=== Object correspondence data ===
========================
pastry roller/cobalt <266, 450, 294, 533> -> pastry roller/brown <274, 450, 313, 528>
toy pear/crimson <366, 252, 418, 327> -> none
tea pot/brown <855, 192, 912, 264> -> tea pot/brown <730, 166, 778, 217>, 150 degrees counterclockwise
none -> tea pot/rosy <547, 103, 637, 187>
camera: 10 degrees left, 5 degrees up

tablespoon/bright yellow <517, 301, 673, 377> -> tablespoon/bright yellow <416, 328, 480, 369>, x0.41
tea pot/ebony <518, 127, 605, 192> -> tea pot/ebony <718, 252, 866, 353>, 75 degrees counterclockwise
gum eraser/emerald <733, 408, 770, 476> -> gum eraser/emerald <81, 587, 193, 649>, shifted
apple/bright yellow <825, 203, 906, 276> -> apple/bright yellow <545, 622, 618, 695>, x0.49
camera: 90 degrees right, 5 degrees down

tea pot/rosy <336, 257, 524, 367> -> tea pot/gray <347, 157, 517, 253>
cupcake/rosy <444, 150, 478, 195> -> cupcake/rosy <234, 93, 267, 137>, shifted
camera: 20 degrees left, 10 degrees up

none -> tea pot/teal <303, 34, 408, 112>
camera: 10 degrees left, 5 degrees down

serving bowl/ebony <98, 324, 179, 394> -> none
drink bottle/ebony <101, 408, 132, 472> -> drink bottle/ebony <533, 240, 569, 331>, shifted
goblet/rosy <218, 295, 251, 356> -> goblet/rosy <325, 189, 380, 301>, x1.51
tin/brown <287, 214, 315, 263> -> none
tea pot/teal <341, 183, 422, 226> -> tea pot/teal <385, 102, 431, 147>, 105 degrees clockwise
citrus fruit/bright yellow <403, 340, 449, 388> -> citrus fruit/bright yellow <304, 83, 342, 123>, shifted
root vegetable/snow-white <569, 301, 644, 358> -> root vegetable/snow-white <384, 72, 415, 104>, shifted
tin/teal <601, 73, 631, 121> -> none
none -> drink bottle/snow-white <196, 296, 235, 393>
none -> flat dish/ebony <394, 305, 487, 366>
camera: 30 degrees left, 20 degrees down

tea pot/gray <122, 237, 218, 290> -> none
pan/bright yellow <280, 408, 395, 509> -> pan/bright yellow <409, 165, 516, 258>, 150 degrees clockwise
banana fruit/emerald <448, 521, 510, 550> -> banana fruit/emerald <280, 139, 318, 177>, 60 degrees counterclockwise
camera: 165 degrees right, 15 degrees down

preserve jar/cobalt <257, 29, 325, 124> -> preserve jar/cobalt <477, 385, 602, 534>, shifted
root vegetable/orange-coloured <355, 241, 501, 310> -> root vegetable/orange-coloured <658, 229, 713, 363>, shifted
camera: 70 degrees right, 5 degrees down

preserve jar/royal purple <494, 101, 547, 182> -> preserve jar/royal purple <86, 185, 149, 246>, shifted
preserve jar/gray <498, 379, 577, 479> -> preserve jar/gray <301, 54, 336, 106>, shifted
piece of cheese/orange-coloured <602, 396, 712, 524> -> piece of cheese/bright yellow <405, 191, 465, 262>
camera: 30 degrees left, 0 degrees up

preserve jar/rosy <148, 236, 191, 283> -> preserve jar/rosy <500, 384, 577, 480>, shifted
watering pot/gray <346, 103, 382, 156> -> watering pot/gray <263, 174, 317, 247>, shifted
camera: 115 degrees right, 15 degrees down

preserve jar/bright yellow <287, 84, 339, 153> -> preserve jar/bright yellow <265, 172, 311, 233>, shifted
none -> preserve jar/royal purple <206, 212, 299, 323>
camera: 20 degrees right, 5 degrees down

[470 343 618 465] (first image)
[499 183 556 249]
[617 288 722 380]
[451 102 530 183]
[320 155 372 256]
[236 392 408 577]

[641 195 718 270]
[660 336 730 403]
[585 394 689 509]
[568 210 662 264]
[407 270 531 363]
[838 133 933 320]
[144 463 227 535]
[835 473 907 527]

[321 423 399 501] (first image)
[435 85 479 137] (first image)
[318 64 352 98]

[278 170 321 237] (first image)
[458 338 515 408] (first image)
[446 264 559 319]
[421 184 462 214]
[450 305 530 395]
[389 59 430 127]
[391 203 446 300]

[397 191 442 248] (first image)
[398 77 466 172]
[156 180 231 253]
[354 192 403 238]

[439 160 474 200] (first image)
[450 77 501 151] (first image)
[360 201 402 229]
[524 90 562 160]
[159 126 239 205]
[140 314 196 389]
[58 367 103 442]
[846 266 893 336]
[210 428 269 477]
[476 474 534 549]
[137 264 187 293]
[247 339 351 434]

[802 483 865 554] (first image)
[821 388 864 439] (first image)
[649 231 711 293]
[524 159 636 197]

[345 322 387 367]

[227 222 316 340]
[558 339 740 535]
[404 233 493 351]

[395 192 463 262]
========================
=== What to produce ===
Return the records in their entirety. Keep every character as it is.

=== Answer to the exercise ===
pastry roller/cobalt <266, 450, 294, 533> -> pastry roller/brown <274, 450, 313, 528>
toy pear/crimson <366, 252, 418, 327> -> none
tea pot/brown <855, 192, 912, 264> -> tea pot/brown <730, 166, 778, 217>, 150 degrees counterclockwise
none -> tea pot/rosy <547, 103, 637, 187>
camera: 10 degrees left, 5 degrees up

tablespoon/bright yellow <517, 301, 673, 377> -> tablespoon/bright yellow <416, 328, 480, 369>, x0.41
tea pot/ebony <518, 127, 605, 192> -> tea pot/ebony <718, 252, 866, 353>, 75 degrees counterclockwise
gum eraser/emerald <733, 408, 770, 476> -> gum eraser/emerald <81, 587, 193, 649>, shifted
apple/bright yellow <825, 203, 906, 276> -> apple/bright yellow <545, 622, 618, 695>, x0.49
camera: 90 degrees right, 5 degrees down

tea pot/rosy <336, 257, 524, 367> -> tea pot/gray <347, 157, 517, 253>
cupcake/rosy <444, 150, 478, 195> -> cupcake/rosy <234, 93, 267, 137>, shifted
camera: 20 degrees left, 10 degrees up

none -> tea pot/teal <303, 34, 408, 112>
camera: 10 degrees left, 5 degrees down

serving bowl/ebony <98, 324, 179, 394> -> none
drink bottle/ebony <101, 408, 132, 472> -> drink bottle/ebony <533, 240, 569, 331>, shifted
goblet/rosy <218, 295, 251, 356> -> goblet/rosy <325, 189, 380, 301>, x1.51
tin/brown <287, 214, 315, 263> -> none
tea pot/teal <341, 183, 422, 226> -> tea pot/teal <385, 102, 431, 147>, 105 degrees clockwise
citrus fruit/bright yellow <403, 340, 449, 388> -> citrus fruit/bright yellow <304, 83, 342, 123>, shifted
root vegetable/snow-white <569, 301, 644, 358> -> root vegetable/snow-white <384, 72, 415, 104>, shifted
tin/teal <601, 73, 631, 121> -> none
none -> drink bottle/snow-white <196, 296, 235, 393>
none -> flat dish/ebony <394, 305, 487, 366>
camera: 30 degrees left, 20 degrees down

tea pot/gray <122, 237, 218, 290> -> none
pan/bright yellow <280, 408, 395, 509> -> pan/bright yellow <409, 165, 516, 258>, 150 degrees clockwise
banana fruit/emerald <448, 521, 510, 550> -> banana fruit/emerald <280, 139, 318, 177>, 60 degrees counterclockwise
camera: 165 degrees right, 15 degrees down

preserve jar/cobalt <257, 29, 325, 124> -> preserve jar/cobalt <477, 385, 602, 534>, shifted
root vegetable/orange-coloured <355, 241, 501, 310> -> root vegetable/orange-coloured <658, 229, 713, 363>, shifted
camera: 70 degrees right, 5 degrees down

preserve jar/royal purple <494, 101, 547, 182> -> preserve jar/royal purple <86, 185, 149, 246>, shifted
preserve jar/gray <498, 379, 577, 479> -> preserve jar/gray <301, 54, 336, 106>, shifted
piece of cheese/orange-coloured <602, 396, 712, 524> -> piece of cheese/bright yellow <405, 191, 465, 262>
camera: 30 degrees left, 0 degrees up

preserve jar/rosy <148, 236, 191, 283> -> preserve jar/rosy <500, 384, 577, 480>, shifted
watering pot/gray <346, 103, 382, 156> -> watering pot/gray <263, 174, 317, 247>, shifted
camera: 115 degrees right, 15 degrees down

preserve jar/bright yellow <287, 84, 339, 153> -> preserve jar/bright yellow <265, 172, 311, 233>, shifted
none -> preserve jar/royal purple <206, 212, 299, 323>
camera: 20 degrees right, 5 degrees down

[470 343 618 465] (first image)
[499 183 556 249]
[617 288 722 380]
[451 102 530 183]
[320 155 372 256]
[236 392 408 577]

[641 195 718 270]
[660 336 730 403]
[585 394 689 509]
[568 210 662 264]
[407 270 531 363]
[838 133 933 320]
[144 463 227 535]
[835 473 907 527]

[321 423 399 501] (first image)
[435 85 479 137] (first image)
[318 64 352 98]

[278 170 321 237] (first image)
[458 338 515 408] (first image)
[446 264 559 319]
[421 184 462 214]
[450 305 530 395]
[389 59 430 127]
[391 203 446 300]

[397 191 442 248] (first image)
[398 77 466 172]
[156 180 231 253]
[354 192 403 238]

[439 160 474 200] (first image)
[450 77 501 151] (first image)
[360 201 402 229]
[524 90 562 160]
[159 126 239 205]
[140 314 196 389]
[58 367 103 442]
[846 266 893 336]
[210 428 269 477]
[476 474 534 549]
[137 264 187 293]
[247 339 351 434]

[802 483 865 554] (first image)
[821 388 864 439] (first image)
[649 231 711 293]
[524 159 636 197]

[345 322 387 367]

[227 222 316 340]
[558 339 740 535]
[404 233 493 351]

[395 192 463 262]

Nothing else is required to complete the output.